__ABOUT THIS TASK__:
If an entry holds a picture, leave that picture out. Give everything else again exactly.
++++++++++
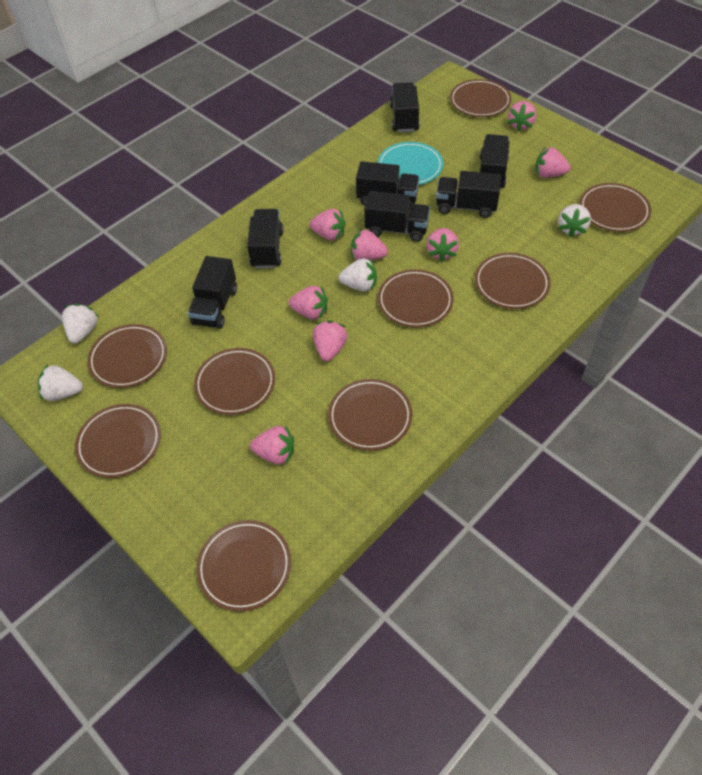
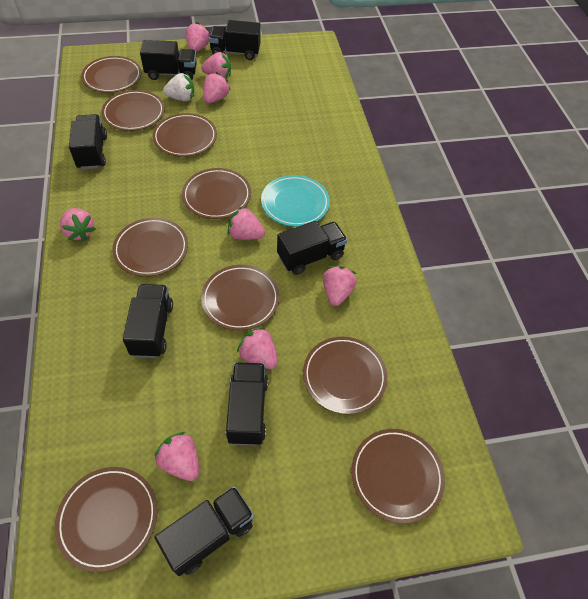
white strawberry: 4 -> 1

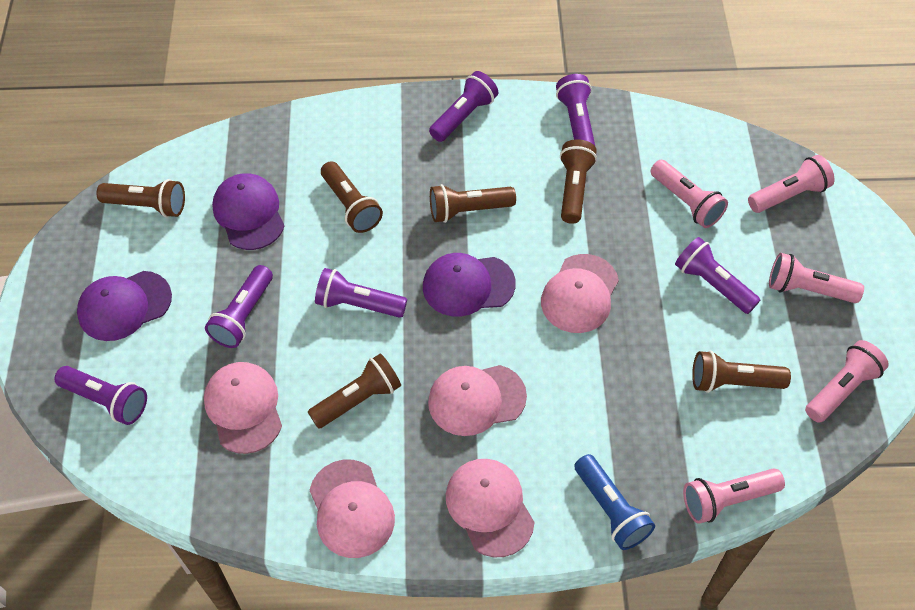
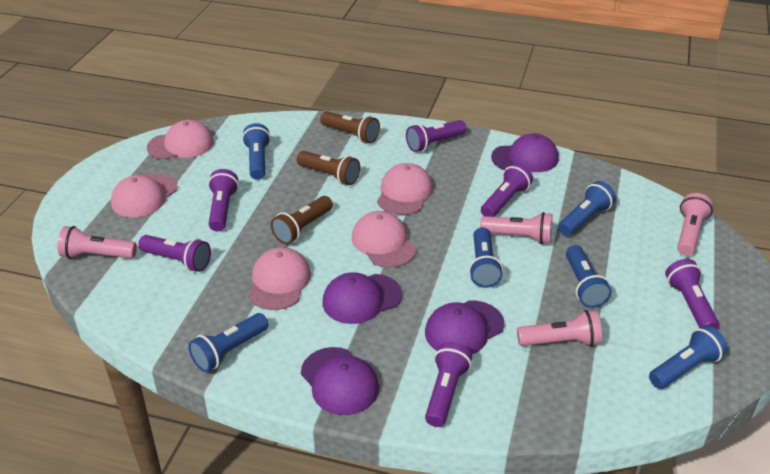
blue flashlight: 1 -> 6
brown flashlight: 6 -> 3
pink flashlight: 5 -> 4
purple cap: 3 -> 4

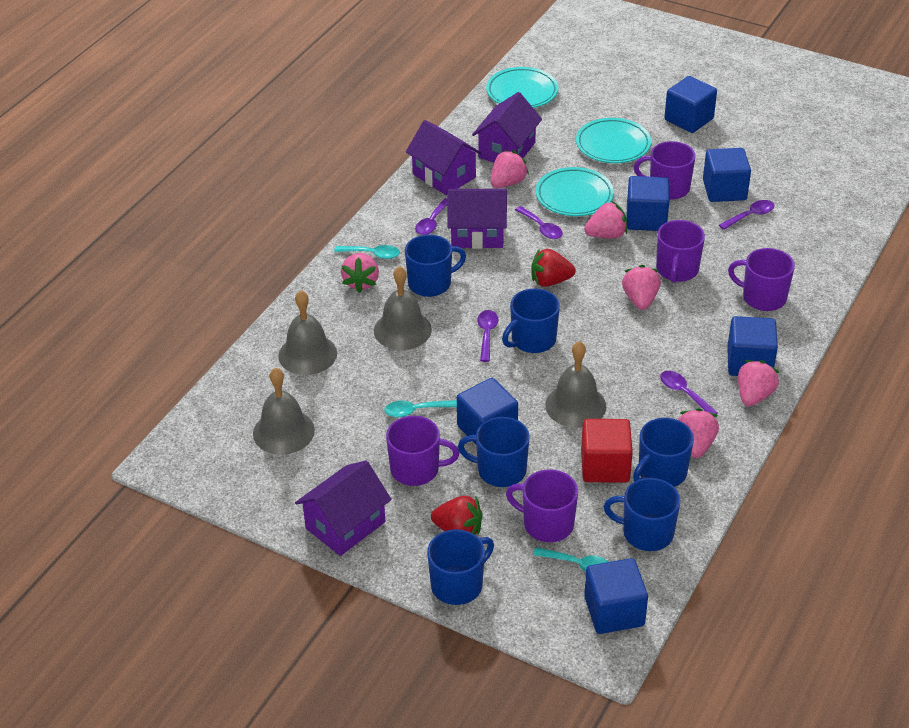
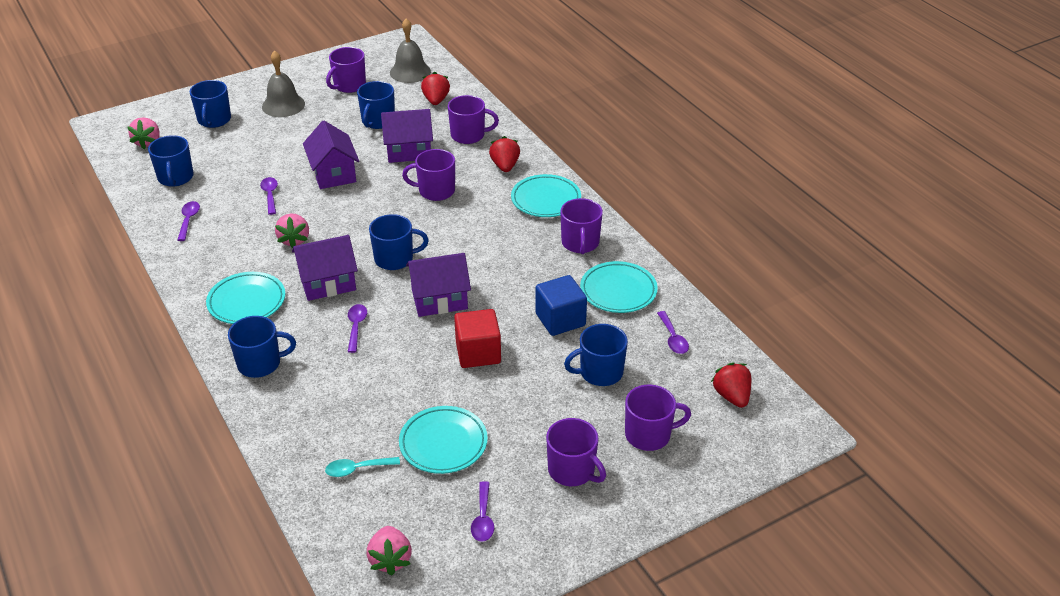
blue cube: 6 -> 1
grey bell: 4 -> 2
pink strawberry: 6 -> 3
purple mug: 5 -> 6
red strawberry: 2 -> 3
turquoise plate: 3 -> 4
turquoise spoon: 3 -> 1

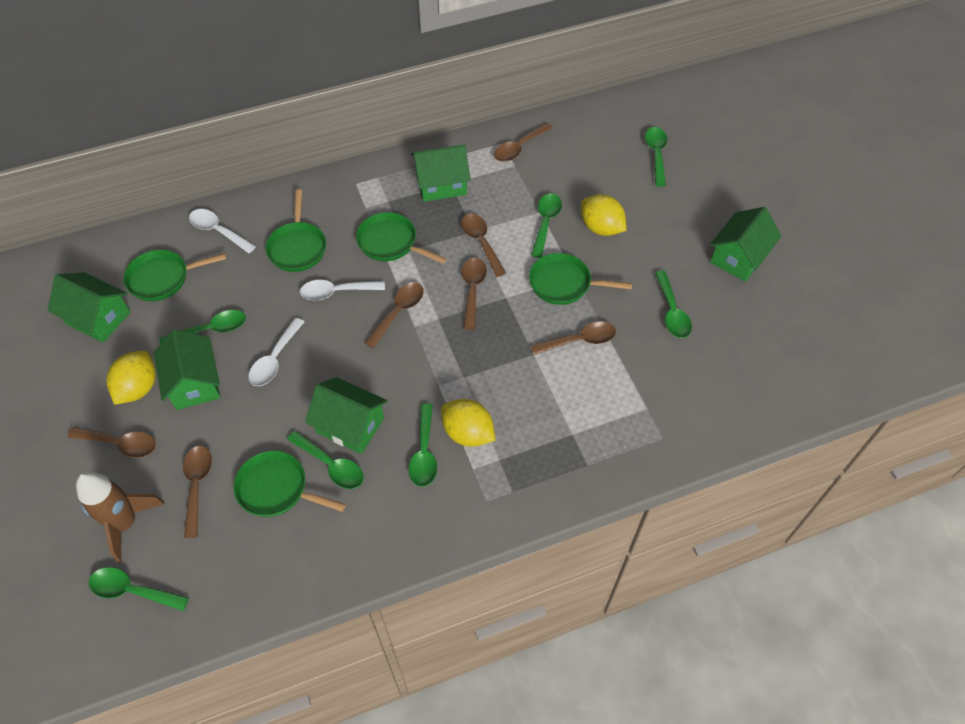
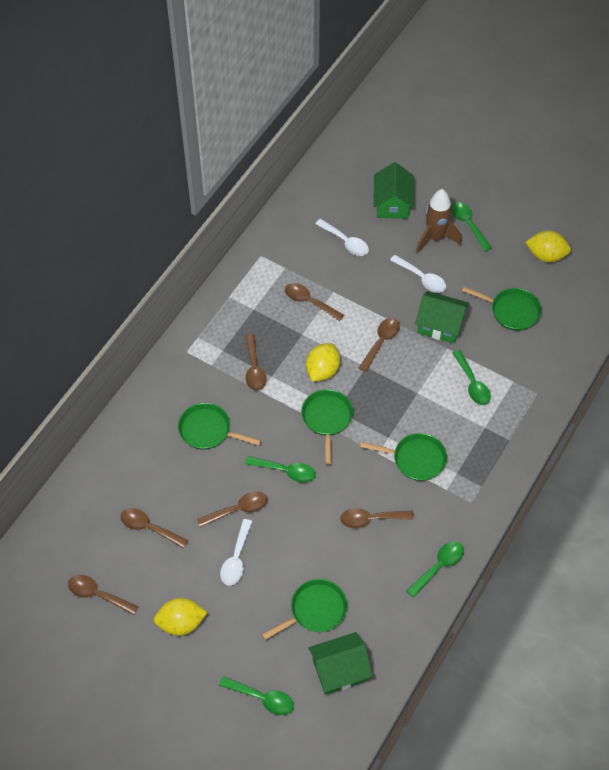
green house: 5 -> 3
green spoon: 7 -> 5

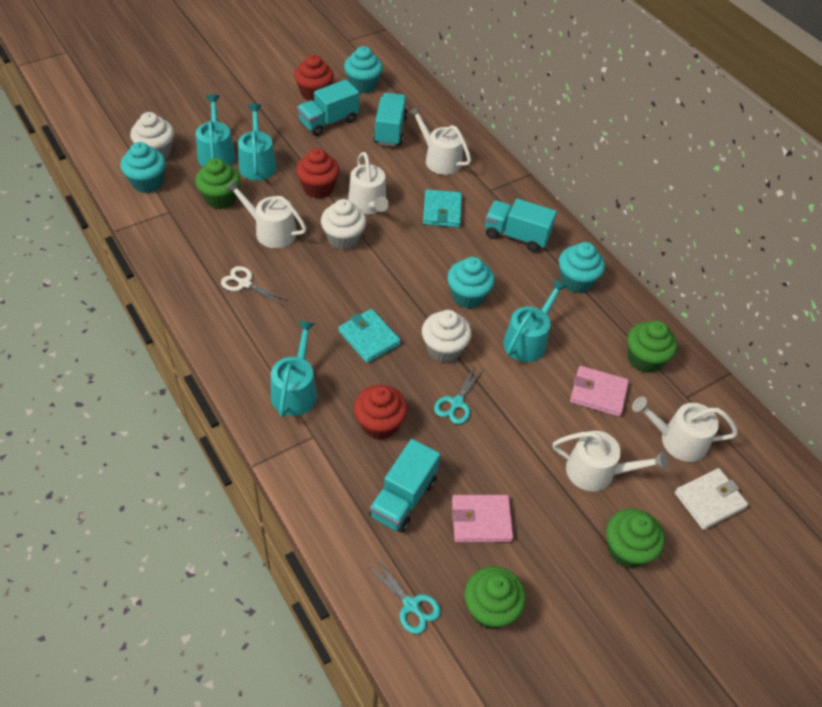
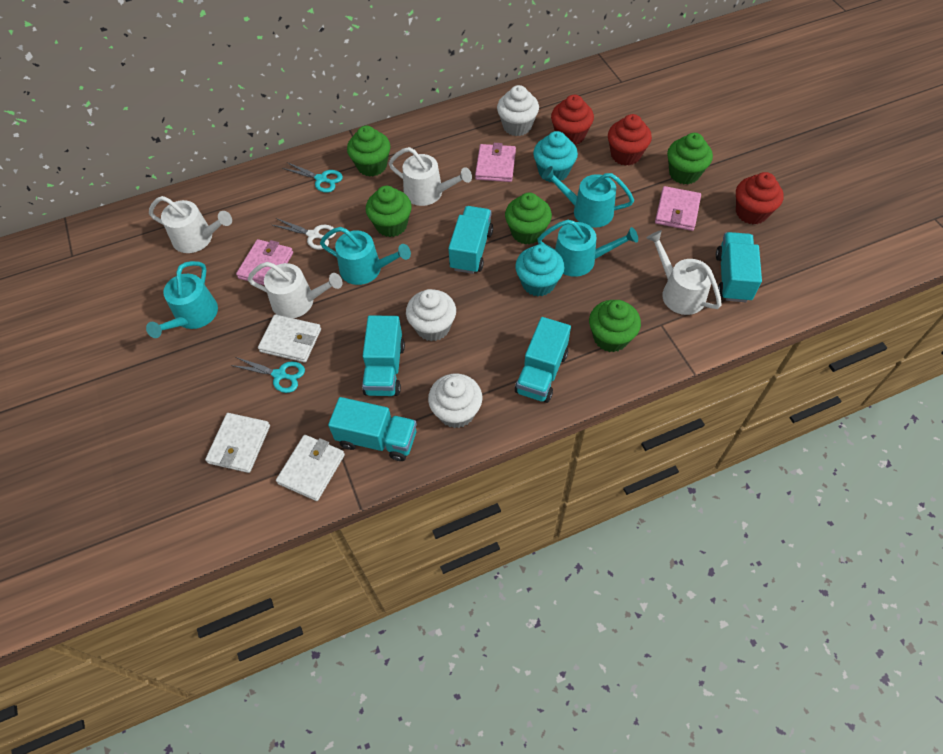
green cupcake: 4 -> 5
pink wallet: 2 -> 3
turquoise cupcake: 4 -> 2
turquoise truck: 4 -> 5
turquoise wallet: 2 -> 0
white wallet: 1 -> 3
white watering can: 5 -> 4

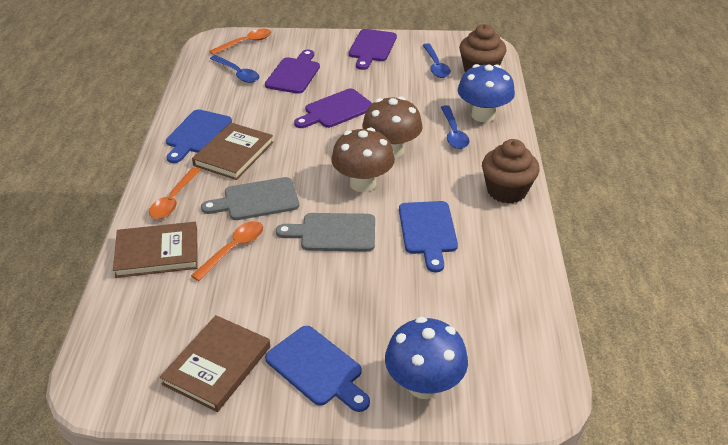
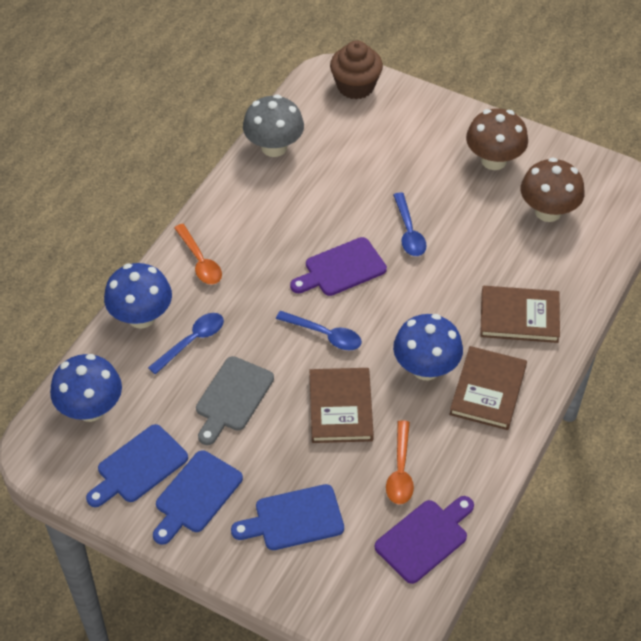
blue mushroom: 2 -> 3
brown cupcake: 2 -> 1
grey cutting board: 2 -> 1
grey mushroom: 0 -> 1
orange spoon: 3 -> 2
purple cutting board: 3 -> 2

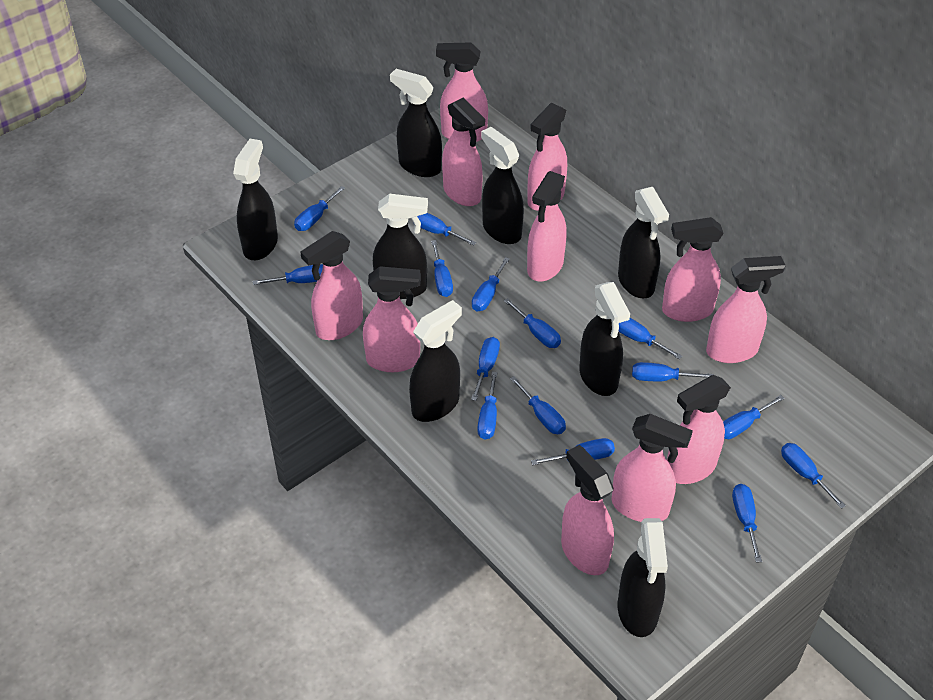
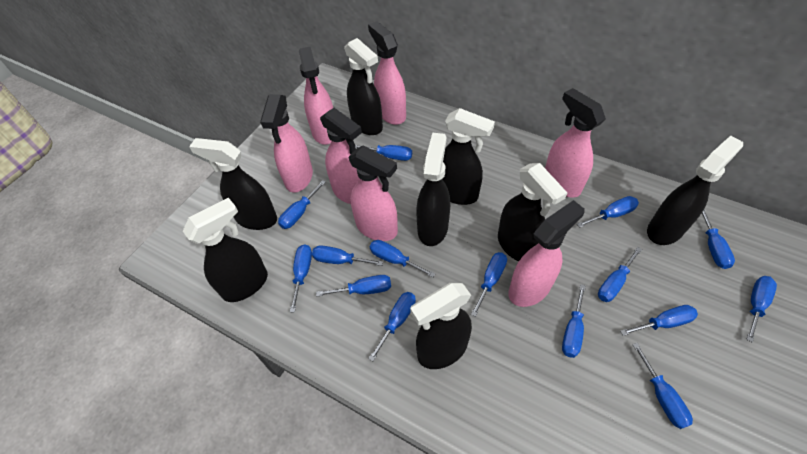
pink spray bottle: 11 -> 7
++++++++++
__RESPONSE TO THIS EXERCISE__:
white strawberry: 4 -> 1

blue flashlight: 1 -> 6
brown flashlight: 6 -> 3
pink flashlight: 5 -> 4
purple cap: 3 -> 4

blue cube: 6 -> 1
grey bell: 4 -> 2
pink strawberry: 6 -> 3
purple mug: 5 -> 6
red strawberry: 2 -> 3
turquoise plate: 3 -> 4
turquoise spoon: 3 -> 1

green house: 5 -> 3
green spoon: 7 -> 5

green cupcake: 4 -> 5
pink wallet: 2 -> 3
turquoise cupcake: 4 -> 2
turquoise truck: 4 -> 5
turquoise wallet: 2 -> 0
white wallet: 1 -> 3
white watering can: 5 -> 4

blue mushroom: 2 -> 3
brown cupcake: 2 -> 1
grey cutting board: 2 -> 1
grey mushroom: 0 -> 1
orange spoon: 3 -> 2
purple cutting board: 3 -> 2

pink spray bottle: 11 -> 7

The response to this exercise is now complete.